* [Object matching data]
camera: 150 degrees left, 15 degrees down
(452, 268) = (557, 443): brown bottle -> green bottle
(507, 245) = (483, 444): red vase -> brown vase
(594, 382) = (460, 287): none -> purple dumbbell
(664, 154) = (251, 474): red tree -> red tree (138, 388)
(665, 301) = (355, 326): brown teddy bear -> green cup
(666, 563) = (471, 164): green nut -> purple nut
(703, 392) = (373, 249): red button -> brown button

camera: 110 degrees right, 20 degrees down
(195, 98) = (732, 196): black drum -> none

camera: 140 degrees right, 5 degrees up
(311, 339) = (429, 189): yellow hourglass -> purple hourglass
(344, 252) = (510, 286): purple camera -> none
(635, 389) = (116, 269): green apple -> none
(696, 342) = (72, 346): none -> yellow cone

* [Work required] Type out each entry above again, exactly.

* [Result]
camera: 150 degrees left, 15 degrees down
(452, 268) = (557, 443): brown bottle -> green bottle
(507, 245) = (483, 444): red vase -> brown vase
(594, 382) = (460, 287): none -> purple dumbbell
(664, 154) = (251, 474): red tree -> red tree (138, 388)
(665, 301) = (355, 326): brown teddy bear -> green cup
(666, 563) = (471, 164): green nut -> purple nut
(703, 392) = (373, 249): red button -> brown button

camera: 110 degrees right, 20 degrees down
(195, 98) = (732, 196): black drum -> none

camera: 140 degrees right, 5 degrees up
(311, 339) = (429, 189): yellow hourglass -> purple hourglass
(344, 252) = (510, 286): purple camera -> none
(635, 389) = (116, 269): green apple -> none
(696, 342) = (72, 346): none -> yellow cone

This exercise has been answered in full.